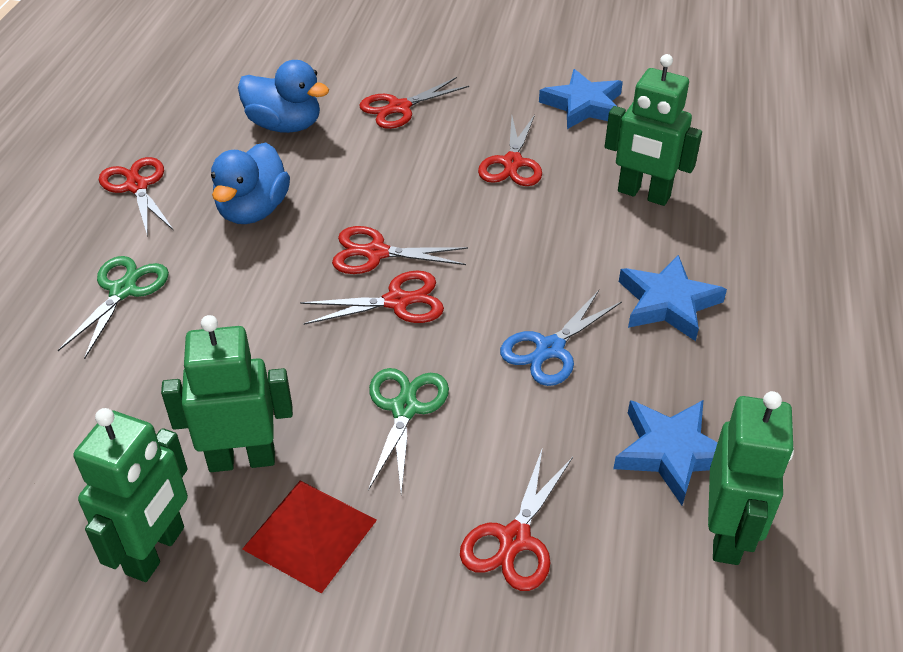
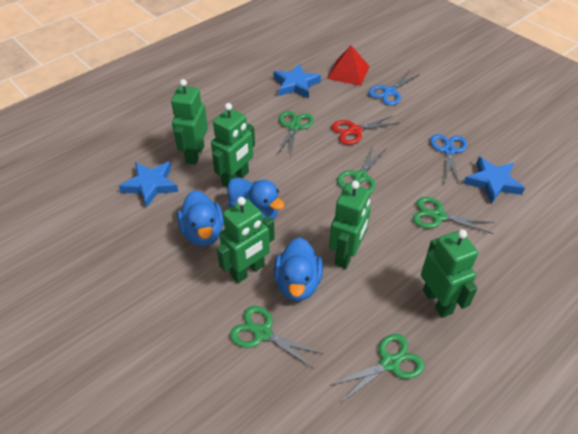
blue duck: 2 -> 3
blue scissors: 1 -> 2
green robot: 4 -> 5
green scissors: 2 -> 5
red scissors: 6 -> 1

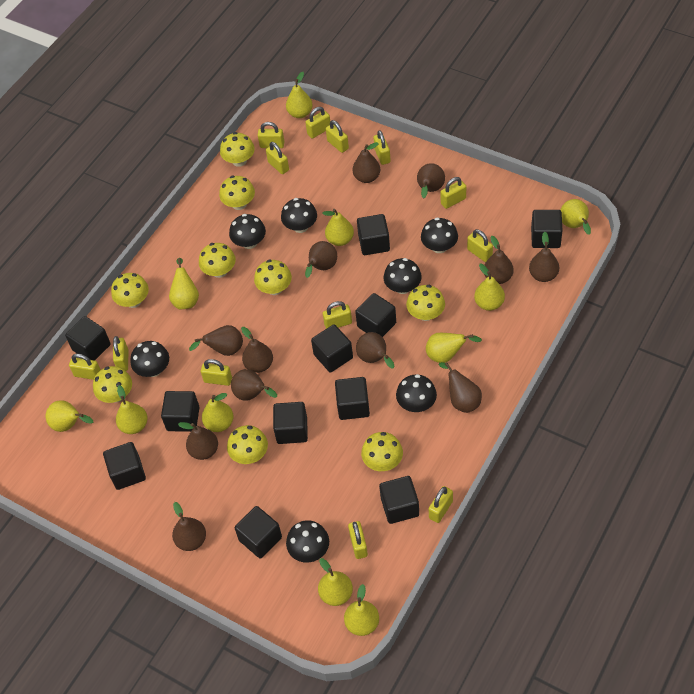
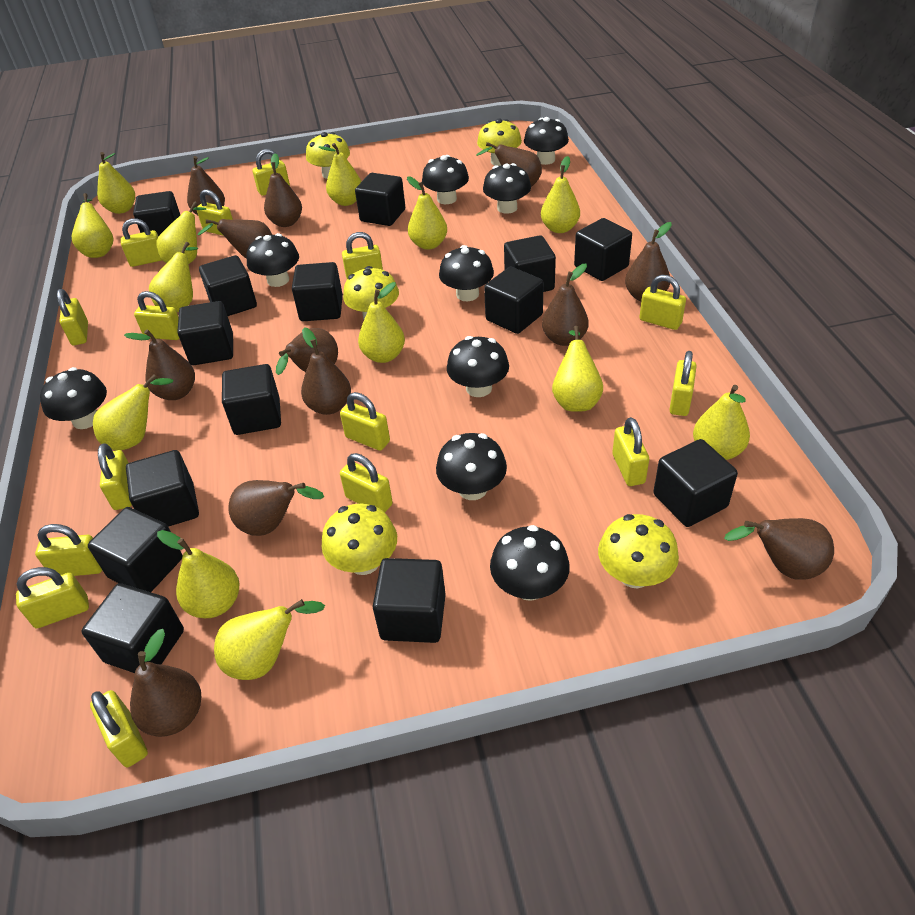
black cube: 11 -> 14
black mushroom: 7 -> 9
yellow mushroom: 9 -> 5
yellow padlock: 13 -> 15
yellow pear: 11 -> 13

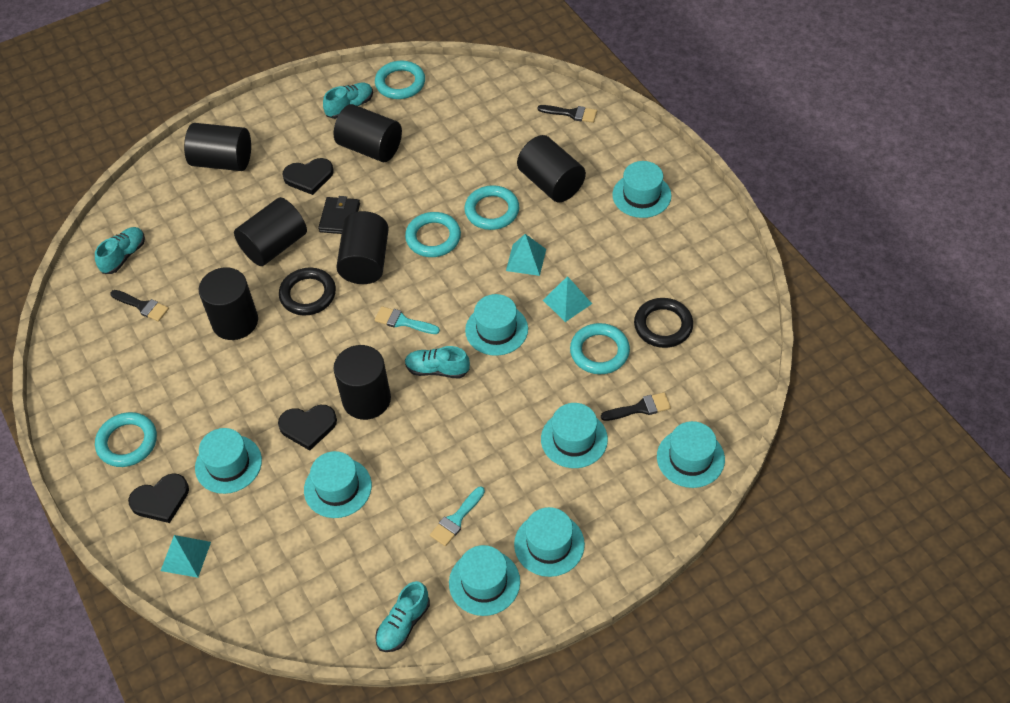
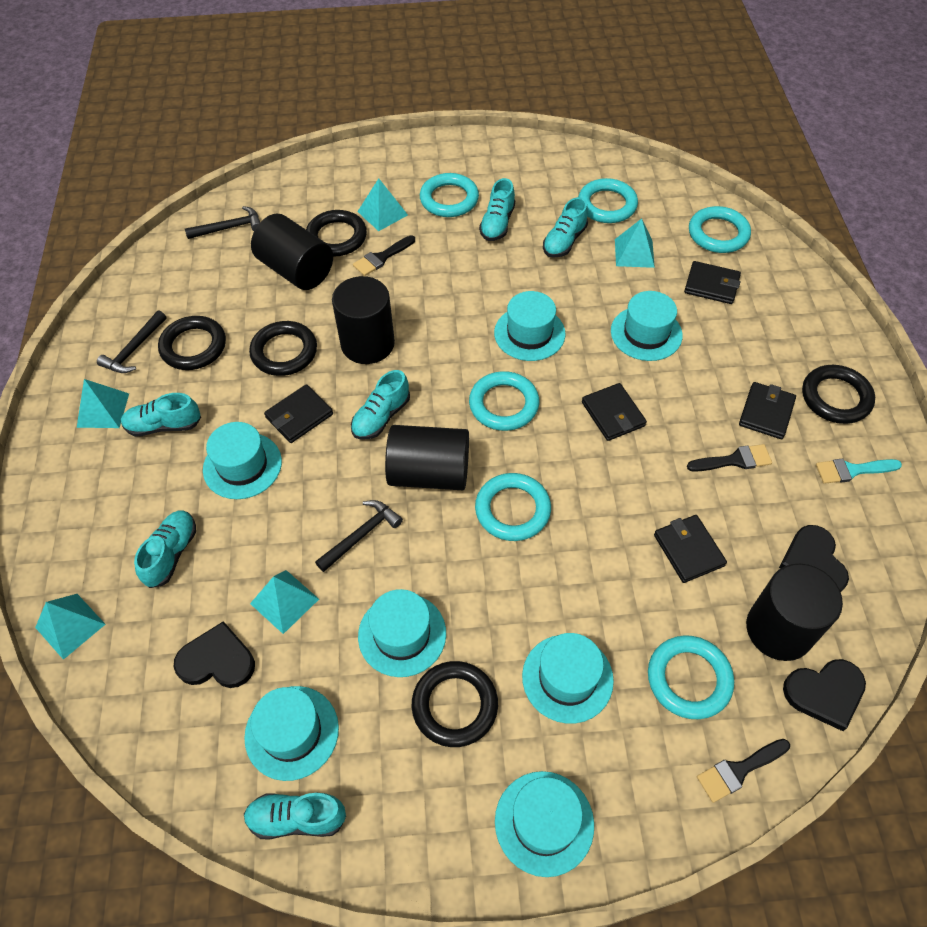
black cylinder: 7 -> 4
black hammer: 0 -> 3
black ring: 2 -> 5
black wallet: 1 -> 5
turquoise brush: 2 -> 1
turquoise hat: 8 -> 7
turquoise pyramid: 3 -> 5
turquoise ring: 5 -> 6
turquoise shoe: 4 -> 6

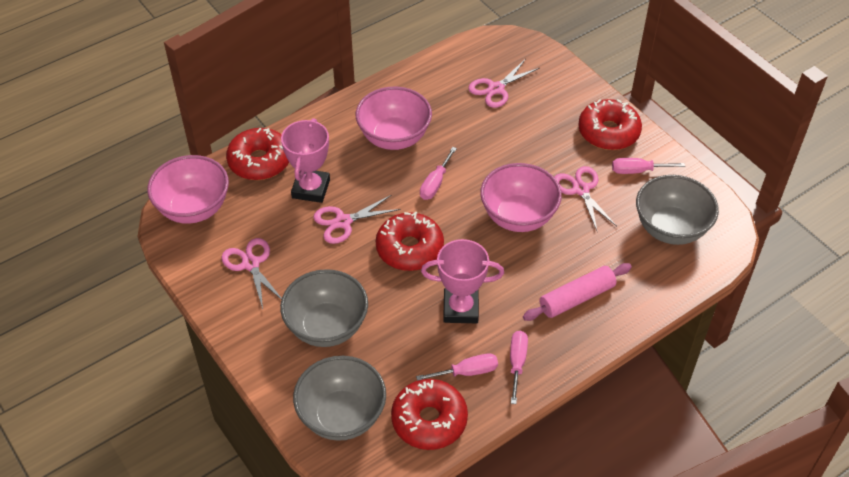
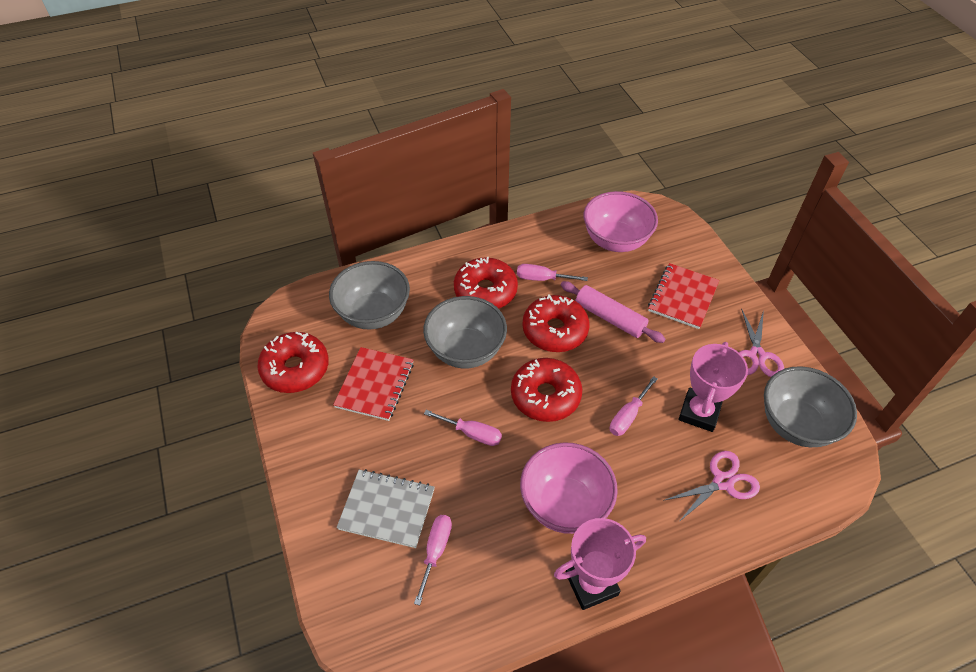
grey notebook: 0 -> 1
pink bowl: 3 -> 2
pink scissors: 4 -> 2
red notebook: 0 -> 2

= = = =

## Exercise description
Copy the line showing "green scissors: 2 -> 5" exactly, along with each line after it through the end of the material above. Pictures stay out.

## The completed task
green scissors: 2 -> 5
red scissors: 6 -> 1

black cube: 11 -> 14
black mushroom: 7 -> 9
yellow mushroom: 9 -> 5
yellow padlock: 13 -> 15
yellow pear: 11 -> 13

black cylinder: 7 -> 4
black hammer: 0 -> 3
black ring: 2 -> 5
black wallet: 1 -> 5
turquoise brush: 2 -> 1
turquoise hat: 8 -> 7
turquoise pyramid: 3 -> 5
turquoise ring: 5 -> 6
turquoise shoe: 4 -> 6

grey notebook: 0 -> 1
pink bowl: 3 -> 2
pink scissors: 4 -> 2
red notebook: 0 -> 2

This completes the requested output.